Reproduce every record below, character by character.

Content starts

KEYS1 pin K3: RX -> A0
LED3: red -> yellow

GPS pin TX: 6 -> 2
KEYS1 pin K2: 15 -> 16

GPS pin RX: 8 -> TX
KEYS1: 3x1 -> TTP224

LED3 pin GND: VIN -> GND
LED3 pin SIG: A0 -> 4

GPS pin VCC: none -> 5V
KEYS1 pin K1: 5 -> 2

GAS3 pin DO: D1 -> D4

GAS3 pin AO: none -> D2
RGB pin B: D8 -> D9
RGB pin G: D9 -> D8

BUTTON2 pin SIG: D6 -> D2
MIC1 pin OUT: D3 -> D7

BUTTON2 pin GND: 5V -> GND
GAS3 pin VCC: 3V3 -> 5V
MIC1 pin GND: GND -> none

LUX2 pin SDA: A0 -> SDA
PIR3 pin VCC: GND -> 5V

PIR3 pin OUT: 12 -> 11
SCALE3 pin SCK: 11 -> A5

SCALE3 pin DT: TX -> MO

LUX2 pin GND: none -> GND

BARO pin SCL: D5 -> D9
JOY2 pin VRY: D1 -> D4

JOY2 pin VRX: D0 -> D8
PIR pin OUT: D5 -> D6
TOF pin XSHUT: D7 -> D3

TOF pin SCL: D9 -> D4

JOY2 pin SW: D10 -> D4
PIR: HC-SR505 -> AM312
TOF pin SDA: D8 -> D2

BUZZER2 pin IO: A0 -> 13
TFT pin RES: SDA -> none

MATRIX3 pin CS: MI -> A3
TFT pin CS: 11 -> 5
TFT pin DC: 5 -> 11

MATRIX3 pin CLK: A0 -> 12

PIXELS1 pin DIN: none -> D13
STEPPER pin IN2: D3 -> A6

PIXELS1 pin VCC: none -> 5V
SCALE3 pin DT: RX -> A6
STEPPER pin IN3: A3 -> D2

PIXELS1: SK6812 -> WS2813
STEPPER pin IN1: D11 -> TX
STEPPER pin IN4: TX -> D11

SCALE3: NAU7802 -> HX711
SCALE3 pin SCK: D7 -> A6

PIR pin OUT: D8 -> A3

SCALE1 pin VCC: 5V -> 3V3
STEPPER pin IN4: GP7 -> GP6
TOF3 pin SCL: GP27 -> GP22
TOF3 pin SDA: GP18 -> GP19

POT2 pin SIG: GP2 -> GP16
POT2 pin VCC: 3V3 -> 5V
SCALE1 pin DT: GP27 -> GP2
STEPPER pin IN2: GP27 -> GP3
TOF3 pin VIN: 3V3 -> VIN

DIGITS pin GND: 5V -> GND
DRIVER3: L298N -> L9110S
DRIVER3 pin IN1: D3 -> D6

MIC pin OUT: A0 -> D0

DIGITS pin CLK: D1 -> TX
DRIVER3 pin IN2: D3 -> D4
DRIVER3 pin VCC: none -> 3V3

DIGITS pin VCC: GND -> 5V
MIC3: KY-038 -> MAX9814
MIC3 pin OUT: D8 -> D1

Content ends

§ Solution to the problem
KEYS1 pin K3: RX -> A0
LED3: red -> yellow

GPS pin TX: 6 -> 2
KEYS1 pin K2: 15 -> 16

GPS pin RX: 8 -> TX
KEYS1: 3x1 -> TTP224

LED3 pin GND: VIN -> GND
LED3 pin SIG: A0 -> 4

GPS pin VCC: none -> 5V
KEYS1 pin K1: 5 -> 2

GAS3 pin DO: D1 -> D4

GAS3 pin AO: none -> D2
RGB pin B: D8 -> D9
RGB pin G: D9 -> D8

BUTTON2 pin SIG: D6 -> D2
MIC1 pin OUT: D3 -> D7

BUTTON2 pin GND: 5V -> GND
GAS3 pin VCC: 3V3 -> 5V
MIC1 pin GND: GND -> none

LUX2 pin SDA: A0 -> SDA
PIR3 pin VCC: GND -> 5V

PIR3 pin OUT: 12 -> 11
SCALE3 pin SCK: 11 -> A5

SCALE3 pin DT: TX -> MO

LUX2 pin GND: none -> GND

BARO pin SCL: D5 -> D9
JOY2 pin VRY: D1 -> D4

JOY2 pin VRX: D0 -> D8
PIR pin OUT: D5 -> D6
TOF pin XSHUT: D7 -> D3

TOF pin SCL: D9 -> D4

JOY2 pin SW: D10 -> D4
PIR: HC-SR505 -> AM312
TOF pin SDA: D8 -> D2

BUZZER2 pin IO: A0 -> 13
TFT pin RES: SDA -> none

MATRIX3 pin CS: MI -> A3
TFT pin CS: 11 -> 5
TFT pin DC: 5 -> 11

MATRIX3 pin CLK: A0 -> 12

PIXELS1 pin DIN: none -> D13
STEPPER pin IN2: D3 -> A6

PIXELS1 pin VCC: none -> 5V
SCALE3 pin DT: RX -> A6
STEPPER pin IN3: A3 -> D2

PIXELS1: SK6812 -> WS2813
STEPPER pin IN1: D11 -> TX
STEPPER pin IN4: TX -> D11

SCALE3: NAU7802 -> HX711
SCALE3 pin SCK: D7 -> A6

PIR pin OUT: D8 -> A3

SCALE1 pin VCC: 5V -> 3V3
STEPPER pin IN4: GP7 -> GP6
TOF3 pin SCL: GP27 -> GP22
TOF3 pin SDA: GP18 -> GP19

POT2 pin SIG: GP2 -> GP16
POT2 pin VCC: 3V3 -> 5V
SCALE1 pin DT: GP27 -> GP2
STEPPER pin IN2: GP27 -> GP3
TOF3 pin VIN: 3V3 -> VIN

DIGITS pin GND: 5V -> GND
DRIVER3: L298N -> L9110S
DRIVER3 pin IN1: D3 -> D6

MIC pin OUT: A0 -> D0

DIGITS pin CLK: D1 -> TX
DRIVER3 pin IN2: D3 -> D4
DRIVER3 pin VCC: none -> 3V3

DIGITS pin VCC: GND -> 5V
MIC3: KY-038 -> MAX9814
MIC3 pin OUT: D8 -> D1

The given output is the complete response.